- **Work instructions**: Within the records below, reproduce without change the lines from the line that has "brown dice: 2 -> 3" through the line that has "yellow key: 2 -> 1", and only those.

*** Opening Data provided ***

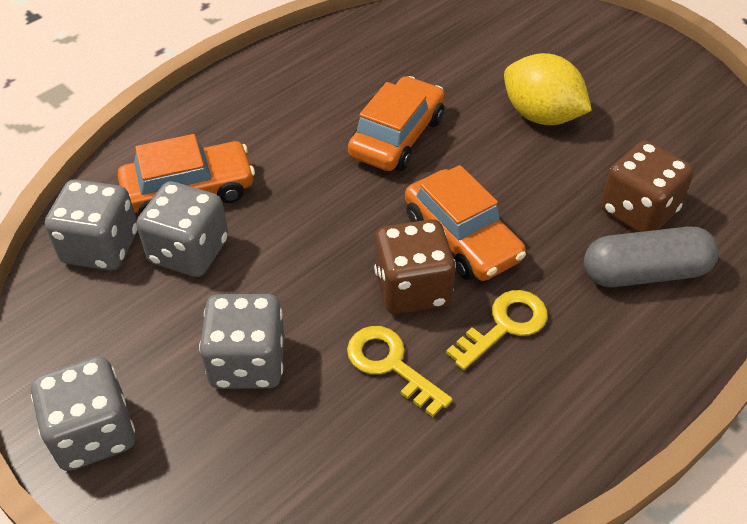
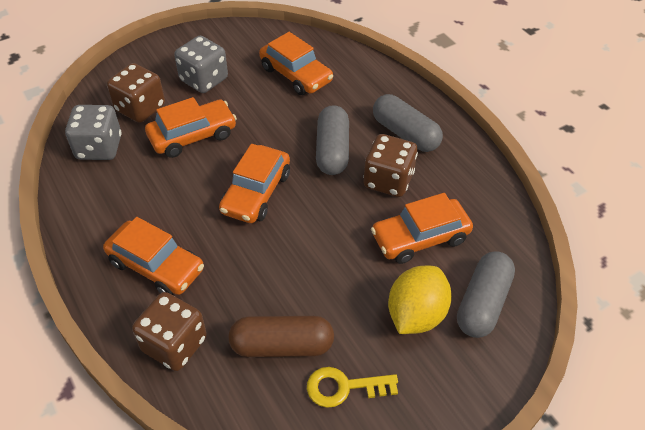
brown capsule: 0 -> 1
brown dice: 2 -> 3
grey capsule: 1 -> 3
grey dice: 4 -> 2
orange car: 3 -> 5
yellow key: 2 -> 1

*** Closing Data provided ***
*** Opening Data provided ***

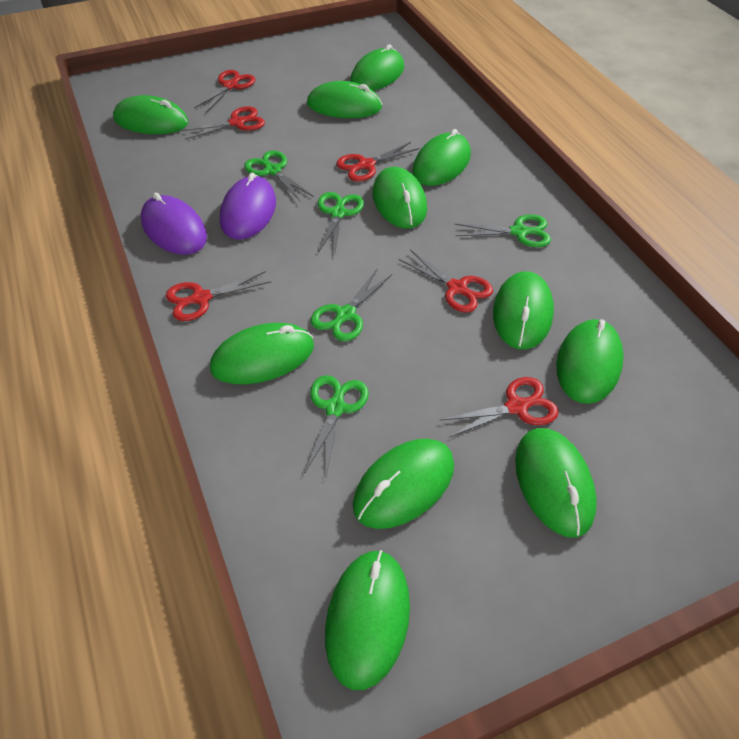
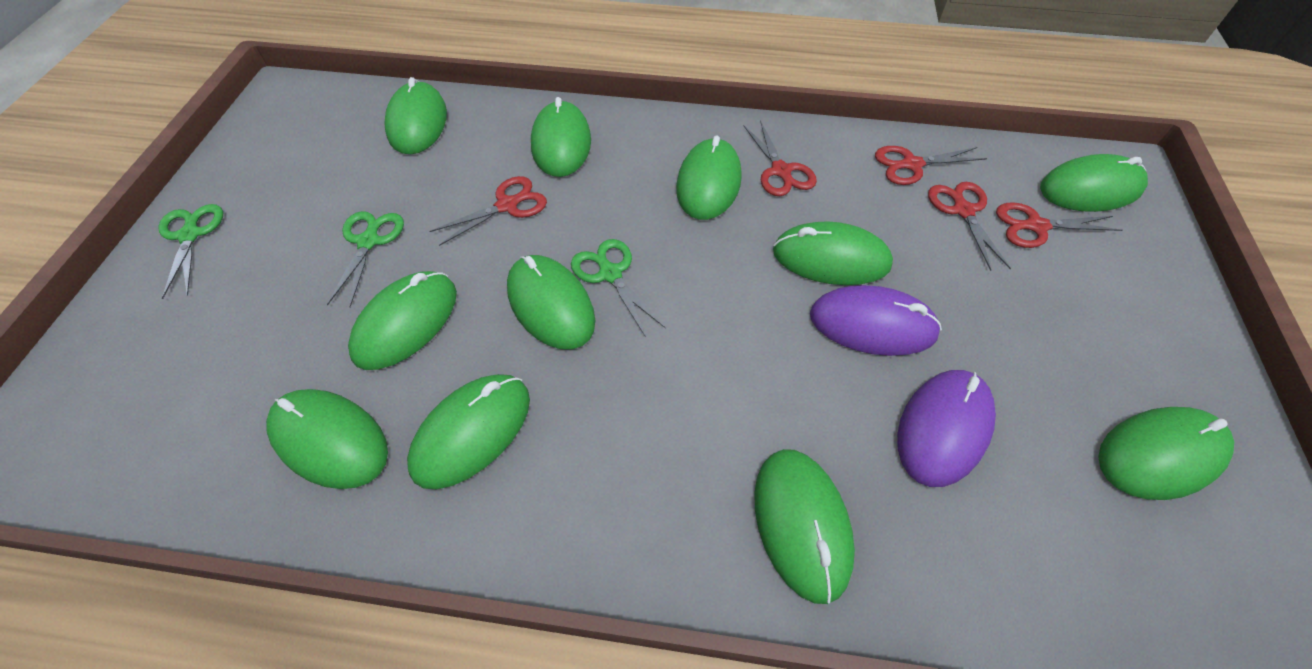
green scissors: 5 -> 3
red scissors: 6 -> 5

*** Closing Data provided ***

- **Solution to the problem**:
brown dice: 2 -> 3
grey capsule: 1 -> 3
grey dice: 4 -> 2
orange car: 3 -> 5
yellow key: 2 -> 1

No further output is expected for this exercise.